Return each line of the listing that has the word "capsule" in it.

AVAILABLE DATA Block Start

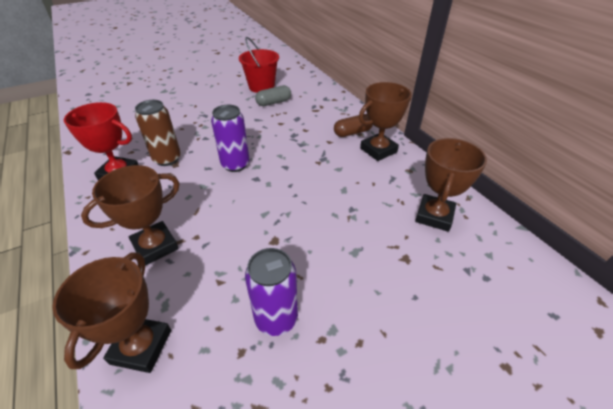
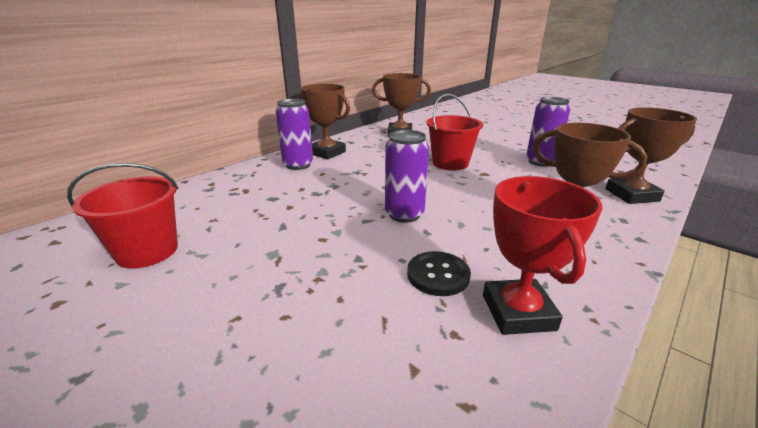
camera: 110 degrees left, 15 degrees down
brown can [135,100,181,166] -> black button [407,251,471,296]
grey capsule [255,85,291,106] -> none
brown capsule [334,114,373,137] -> purple can [275,99,313,170]
none -> red bucket [426,94,483,170]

AVAILABLE DATA Block End

◆ FINISHED TASK:
grey capsule [255,85,291,106] -> none
brown capsule [334,114,373,137] -> purple can [275,99,313,170]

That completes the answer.